[[ Data shown, beginning ]]

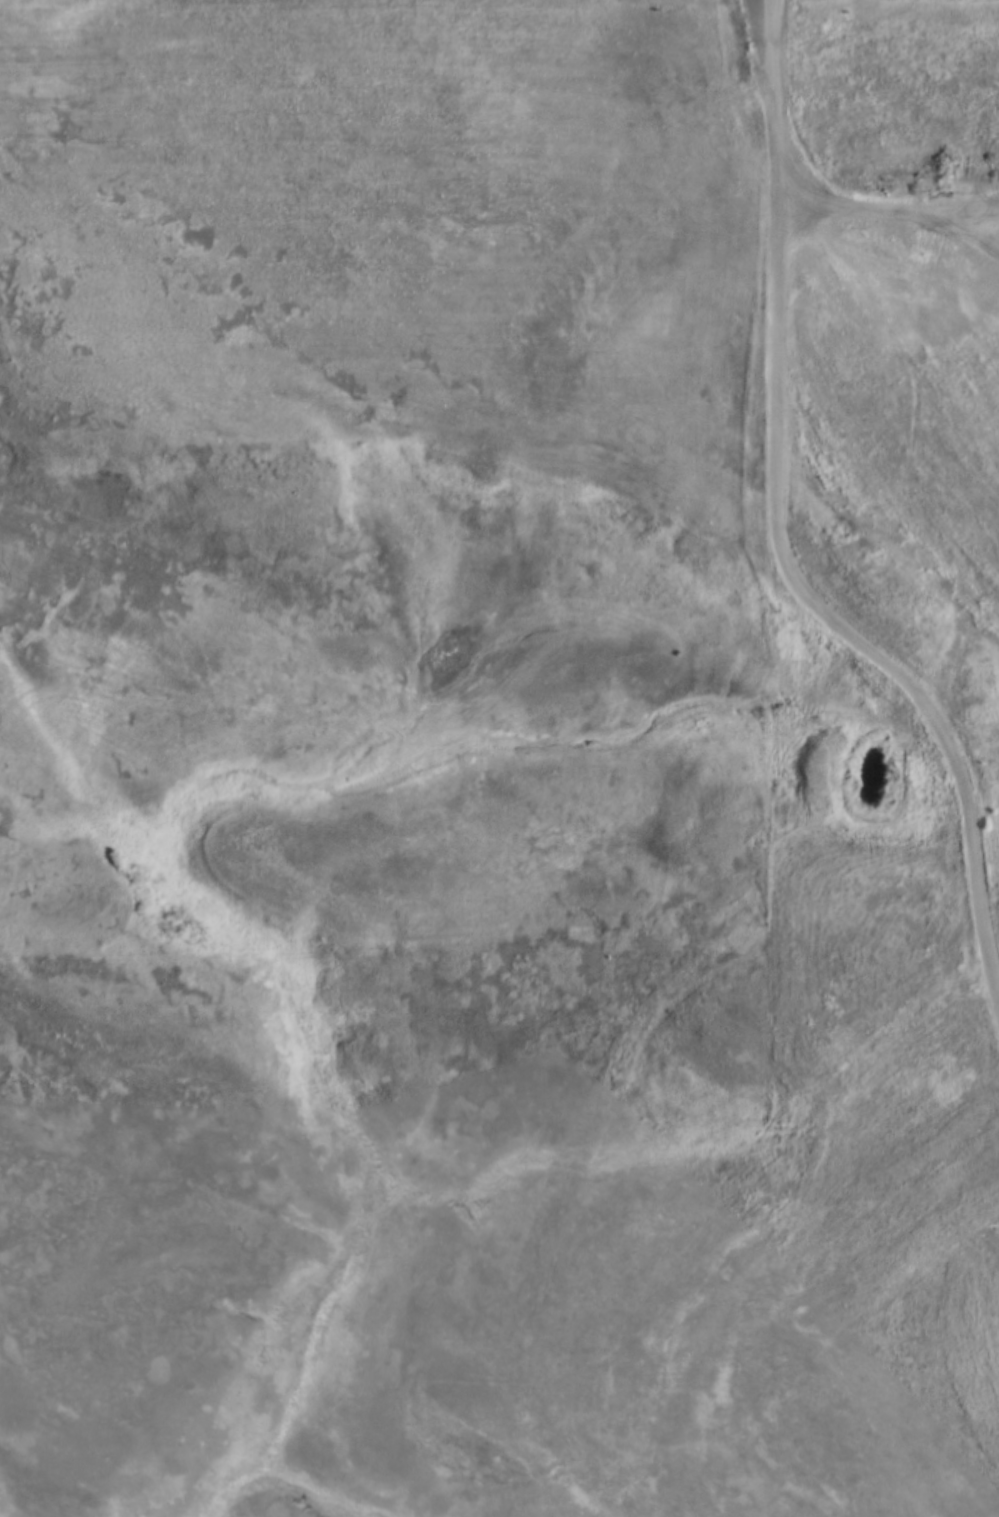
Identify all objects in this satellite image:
quarry: (958, 287)
road: (964, 809)
quarry: (838, 1319)

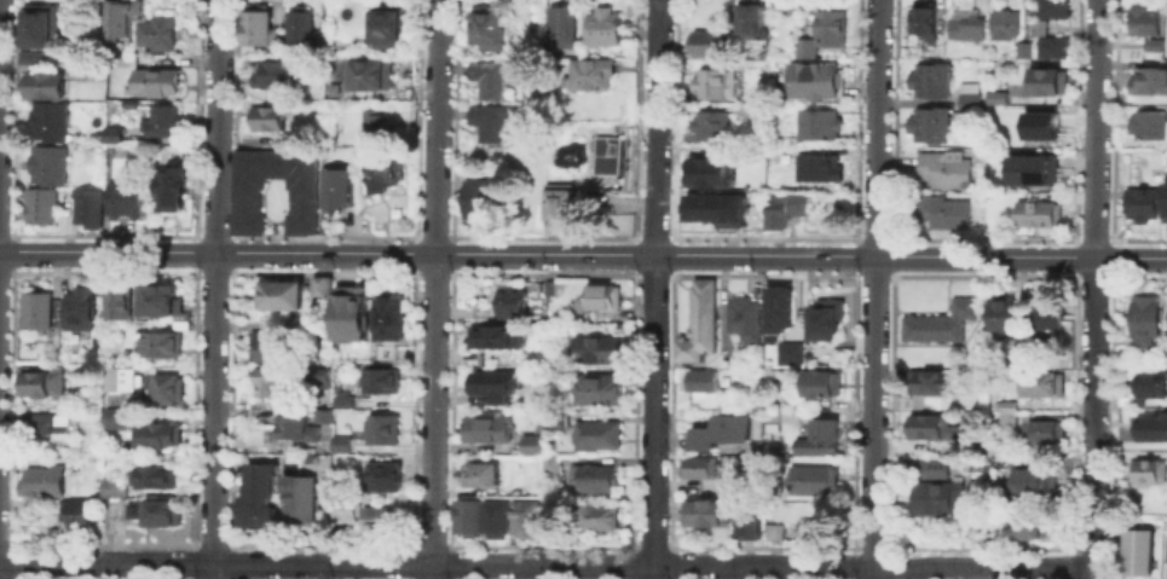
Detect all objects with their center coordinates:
building: (1051, 8)
building: (922, 15)
building: (747, 16)
building: (117, 18)
building: (1139, 19)
building: (384, 21)
building: (487, 22)
building: (39, 23)
building: (559, 23)
building: (828, 23)
building: (1001, 23)
building: (297, 24)
building: (601, 24)
building: (1036, 24)
building: (254, 26)
building: (965, 26)
building: (155, 31)
building: (704, 42)
building: (1150, 43)
building: (1051, 44)
building: (319, 45)
building: (802, 45)
building: (1021, 49)
building: (25, 56)
building: (307, 64)
building: (279, 72)
building: (589, 72)
building: (370, 73)
building: (485, 75)
building: (812, 79)
building: (928, 79)
building: (1147, 79)
building: (155, 80)
building: (1046, 80)
building: (707, 81)
building: (42, 82)
building: (967, 87)
building: (333, 88)
building: (994, 96)
building: (966, 102)
building: (267, 116)
building: (373, 119)
building: (46, 120)
building: (158, 120)
building: (1041, 120)
building: (487, 121)
building: (814, 122)
building: (928, 122)
building: (705, 123)
building: (1147, 123)
road: (1, 125)
road: (655, 126)
road: (1095, 128)
building: (111, 131)
building: (769, 154)
building: (45, 162)
building: (815, 165)
building: (940, 168)
building: (1029, 168)
building: (706, 171)
building: (383, 172)
building: (342, 184)
building: (166, 186)
building: (304, 194)
building: (479, 197)
building: (123, 198)
building: (1166, 198)
building: (556, 200)
building: (1139, 203)
building: (37, 204)
building: (781, 206)
building: (85, 207)
building: (715, 207)
building: (942, 210)
building: (1033, 212)
road: (326, 252)
road: (873, 255)
road: (1130, 256)
road: (213, 281)
road: (433, 281)
road: (873, 282)
building: (319, 284)
building: (547, 285)
building: (278, 293)
building: (602, 295)
building: (157, 297)
building: (117, 299)
building: (509, 300)
building: (81, 306)
building: (776, 307)
building: (348, 308)
building: (35, 310)
building: (1000, 313)
building: (742, 316)
building: (1044, 316)
building: (388, 317)
building: (824, 320)
building: (1144, 320)
building: (939, 321)
building: (698, 322)
building: (491, 334)
building: (1020, 338)
building: (161, 343)
building: (271, 344)
building: (595, 347)
building: (384, 350)
building: (786, 351)
building: (557, 369)
building: (117, 374)
building: (40, 378)
building: (380, 378)
building: (269, 380)
building: (697, 380)
building: (929, 380)
building: (817, 381)
building: (488, 382)
building: (1042, 382)
building: (1149, 382)
building: (596, 387)
building: (166, 388)
building: (343, 400)
road: (652, 409)
building: (1004, 410)
road: (1092, 410)
building: (321, 414)
building: (767, 415)
building: (116, 416)
building: (552, 418)
building: (44, 421)
building: (925, 423)
building: (295, 426)
building: (381, 426)
building: (1150, 426)
building: (485, 427)
building: (950, 427)
building: (720, 428)
building: (1040, 429)
building: (157, 432)
building: (594, 433)
building: (817, 438)
building: (340, 441)
building: (528, 442)
building: (546, 444)
building: (550, 462)
building: (696, 465)
building: (929, 465)
building: (1149, 469)
building: (153, 473)
building: (480, 473)
building: (384, 474)
building: (594, 476)
building: (812, 478)
building: (1026, 478)
building: (44, 479)
building: (109, 485)
building: (256, 492)
building: (936, 496)
building: (299, 498)
building: (343, 505)
building: (110, 507)
building: (153, 510)
building: (704, 510)
building: (468, 513)
building: (495, 513)
building: (523, 513)
building: (76, 515)
building: (598, 515)
building: (380, 516)
building: (1029, 520)
building: (748, 522)
building: (807, 528)
building: (773, 531)
building: (1164, 547)
building: (1136, 550)
road: (105, 562)
road: (431, 563)
road: (871, 565)
road: (211, 571)
road: (430, 571)
road: (651, 571)
road: (731, 571)
road: (871, 572)
road: (1090, 572)

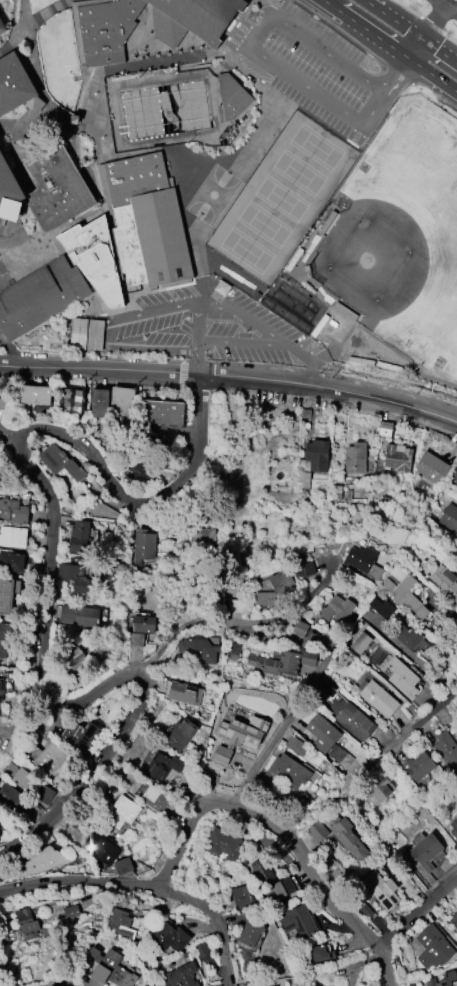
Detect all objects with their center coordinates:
road: (367, 1)
road: (329, 5)
road: (449, 5)
road: (268, 9)
road: (28, 11)
building: (192, 18)
road: (428, 20)
building: (2, 26)
building: (105, 28)
road: (413, 32)
road: (429, 32)
road: (262, 33)
road: (373, 36)
road: (346, 38)
road: (167, 61)
road: (38, 64)
parking lot: (313, 69)
road: (398, 77)
road: (433, 77)
building: (16, 85)
building: (231, 97)
road: (375, 110)
park: (316, 149)
road: (100, 158)
park: (298, 175)
road: (228, 184)
building: (44, 187)
park: (213, 196)
park: (281, 200)
building: (146, 219)
park: (264, 226)
road: (115, 236)
park: (247, 253)
building: (95, 257)
park: (374, 257)
building: (222, 288)
building: (39, 294)
road: (240, 314)
road: (103, 320)
parking lot: (198, 327)
building: (86, 334)
road: (270, 340)
road: (196, 355)
road: (98, 369)
road: (328, 390)
building: (33, 395)
building: (70, 400)
building: (121, 402)
building: (99, 403)
building: (1, 404)
building: (161, 412)
building: (314, 456)
building: (397, 457)
building: (355, 458)
building: (60, 462)
road: (30, 466)
building: (141, 466)
building: (431, 469)
building: (454, 474)
building: (456, 482)
building: (303, 485)
building: (13, 511)
building: (449, 518)
building: (204, 530)
building: (13, 537)
building: (79, 537)
building: (92, 538)
building: (145, 544)
building: (364, 561)
building: (12, 562)
building: (305, 570)
building: (77, 573)
building: (283, 581)
building: (445, 581)
building: (6, 595)
building: (406, 596)
building: (382, 608)
building: (337, 610)
building: (79, 615)
road: (264, 621)
building: (144, 624)
building: (301, 629)
building: (410, 637)
building: (4, 640)
building: (136, 640)
building: (361, 643)
road: (154, 649)
building: (200, 651)
building: (73, 661)
building: (281, 663)
building: (403, 678)
building: (1, 689)
building: (185, 693)
building: (377, 697)
building: (356, 721)
road: (288, 726)
building: (180, 734)
building: (80, 736)
building: (326, 738)
road: (401, 741)
building: (296, 744)
building: (447, 749)
building: (49, 759)
building: (419, 766)
building: (161, 767)
building: (286, 772)
road: (95, 777)
building: (33, 786)
building: (378, 791)
building: (11, 797)
building: (155, 800)
building: (124, 811)
building: (454, 828)
building: (317, 831)
building: (346, 835)
building: (223, 844)
building: (102, 850)
building: (424, 854)
building: (42, 862)
building: (123, 866)
building: (263, 871)
road: (142, 887)
building: (280, 890)
road: (322, 890)
building: (382, 890)
building: (242, 898)
building: (71, 912)
road: (418, 914)
building: (454, 920)
road: (218, 921)
building: (299, 922)
building: (26, 924)
building: (120, 924)
building: (250, 932)
building: (171, 937)
building: (432, 947)
building: (321, 953)
building: (109, 969)
building: (182, 976)
building: (443, 980)
road: (65, 984)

[[ Data shown, end ]]

→ Work instruction: An exact copy of the records is required. Pictures do not belong in it.

→ Solution to this problem:
Identify all objects in this satellite image:
quarry: (958, 287)
road: (964, 809)
quarry: (838, 1319)

Detect all objects with their center coordinates:
building: (1051, 8)
building: (922, 15)
building: (747, 16)
building: (117, 18)
building: (1139, 19)
building: (384, 21)
building: (487, 22)
building: (39, 23)
building: (559, 23)
building: (828, 23)
building: (1001, 23)
building: (297, 24)
building: (601, 24)
building: (1036, 24)
building: (254, 26)
building: (965, 26)
building: (155, 31)
building: (704, 42)
building: (1150, 43)
building: (1051, 44)
building: (319, 45)
building: (802, 45)
building: (1021, 49)
building: (25, 56)
building: (307, 64)
building: (279, 72)
building: (589, 72)
building: (370, 73)
building: (485, 75)
building: (812, 79)
building: (928, 79)
building: (1147, 79)
building: (155, 80)
building: (1046, 80)
building: (707, 81)
building: (42, 82)
building: (967, 87)
building: (333, 88)
building: (994, 96)
building: (966, 102)
building: (267, 116)
building: (373, 119)
building: (46, 120)
building: (158, 120)
building: (1041, 120)
building: (487, 121)
building: (814, 122)
building: (928, 122)
building: (705, 123)
building: (1147, 123)
road: (1, 125)
road: (655, 126)
road: (1095, 128)
building: (111, 131)
building: (769, 154)
building: (45, 162)
building: (815, 165)
building: (940, 168)
building: (1029, 168)
building: (706, 171)
building: (383, 172)
building: (342, 184)
building: (166, 186)
building: (304, 194)
building: (479, 197)
building: (123, 198)
building: (1166, 198)
building: (556, 200)
building: (1139, 203)
building: (37, 204)
building: (781, 206)
building: (85, 207)
building: (715, 207)
building: (942, 210)
building: (1033, 212)
road: (326, 252)
road: (873, 255)
road: (1130, 256)
road: (213, 281)
road: (433, 281)
road: (873, 282)
building: (319, 284)
building: (547, 285)
building: (278, 293)
building: (602, 295)
building: (157, 297)
building: (117, 299)
building: (509, 300)
building: (81, 306)
building: (776, 307)
building: (348, 308)
building: (35, 310)
building: (1000, 313)
building: (742, 316)
building: (1044, 316)
building: (388, 317)
building: (824, 320)
building: (1144, 320)
building: (939, 321)
building: (698, 322)
building: (491, 334)
building: (1020, 338)
building: (161, 343)
building: (271, 344)
building: (595, 347)
building: (384, 350)
building: (786, 351)
building: (557, 369)
building: (117, 374)
building: (40, 378)
building: (380, 378)
building: (269, 380)
building: (697, 380)
building: (929, 380)
building: (817, 381)
building: (488, 382)
building: (1042, 382)
building: (1149, 382)
building: (596, 387)
building: (166, 388)
building: (343, 400)
road: (652, 409)
building: (1004, 410)
road: (1092, 410)
building: (321, 414)
building: (767, 415)
building: (116, 416)
building: (552, 418)
building: (44, 421)
building: (925, 423)
building: (295, 426)
building: (381, 426)
building: (1150, 426)
building: (485, 427)
building: (950, 427)
building: (720, 428)
building: (1040, 429)
building: (157, 432)
building: (594, 433)
building: (817, 438)
building: (340, 441)
building: (528, 442)
building: (546, 444)
building: (550, 462)
building: (696, 465)
building: (929, 465)
building: (1149, 469)
building: (153, 473)
building: (480, 473)
building: (384, 474)
building: (594, 476)
building: (812, 478)
building: (1026, 478)
building: (44, 479)
building: (109, 485)
building: (256, 492)
building: (936, 496)
building: (299, 498)
building: (343, 505)
building: (110, 507)
building: (153, 510)
building: (704, 510)
building: (468, 513)
building: (495, 513)
building: (523, 513)
building: (76, 515)
building: (598, 515)
building: (380, 516)
building: (1029, 520)
building: (748, 522)
building: (807, 528)
building: (773, 531)
building: (1164, 547)
building: (1136, 550)
road: (105, 562)
road: (431, 563)
road: (871, 565)
road: (211, 571)
road: (430, 571)
road: (651, 571)
road: (731, 571)
road: (871, 572)
road: (1090, 572)

Detect all objects with their center coordinates:
road: (367, 1)
road: (329, 5)
road: (449, 5)
road: (268, 9)
road: (28, 11)
building: (192, 18)
road: (428, 20)
building: (2, 26)
building: (105, 28)
road: (413, 32)
road: (429, 32)
road: (262, 33)
road: (373, 36)
road: (346, 38)
road: (167, 61)
road: (38, 64)
parking lot: (313, 69)
road: (398, 77)
road: (433, 77)
building: (16, 85)
building: (231, 97)
road: (375, 110)
park: (316, 149)
road: (100, 158)
park: (298, 175)
road: (228, 184)
building: (44, 187)
park: (213, 196)
park: (281, 200)
building: (146, 219)
park: (264, 226)
road: (115, 236)
park: (247, 253)
building: (95, 257)
park: (374, 257)
building: (222, 288)
building: (39, 294)
road: (240, 314)
road: (103, 320)
parking lot: (198, 327)
building: (86, 334)
road: (270, 340)
road: (196, 355)
road: (98, 369)
road: (328, 390)
building: (33, 395)
building: (70, 400)
building: (121, 402)
building: (99, 403)
building: (1, 404)
building: (161, 412)
building: (314, 456)
building: (397, 457)
building: (355, 458)
building: (60, 462)
road: (30, 466)
building: (141, 466)
building: (431, 469)
building: (454, 474)
building: (456, 482)
building: (303, 485)
building: (13, 511)
building: (449, 518)
building: (204, 530)
building: (13, 537)
building: (79, 537)
building: (92, 538)
building: (145, 544)
building: (364, 561)
building: (12, 562)
building: (305, 570)
building: (77, 573)
building: (283, 581)
building: (445, 581)
building: (6, 595)
building: (406, 596)
building: (382, 608)
building: (337, 610)
building: (79, 615)
road: (264, 621)
building: (144, 624)
building: (301, 629)
building: (410, 637)
building: (4, 640)
building: (136, 640)
building: (361, 643)
road: (154, 649)
building: (200, 651)
building: (73, 661)
building: (281, 663)
building: (403, 678)
building: (1, 689)
building: (185, 693)
building: (377, 697)
building: (356, 721)
road: (288, 726)
building: (180, 734)
building: (80, 736)
building: (326, 738)
road: (401, 741)
building: (296, 744)
building: (447, 749)
building: (49, 759)
building: (419, 766)
building: (161, 767)
building: (286, 772)
road: (95, 777)
building: (33, 786)
building: (378, 791)
building: (11, 797)
building: (155, 800)
building: (124, 811)
building: (454, 828)
building: (317, 831)
building: (346, 835)
building: (223, 844)
building: (102, 850)
building: (424, 854)
building: (42, 862)
building: (123, 866)
building: (263, 871)
road: (142, 887)
building: (280, 890)
road: (322, 890)
building: (382, 890)
building: (242, 898)
building: (71, 912)
road: (418, 914)
building: (454, 920)
road: (218, 921)
building: (299, 922)
building: (26, 924)
building: (120, 924)
building: (250, 932)
building: (171, 937)
building: (432, 947)
building: (321, 953)
building: (109, 969)
building: (182, 976)
building: (443, 980)
road: (65, 984)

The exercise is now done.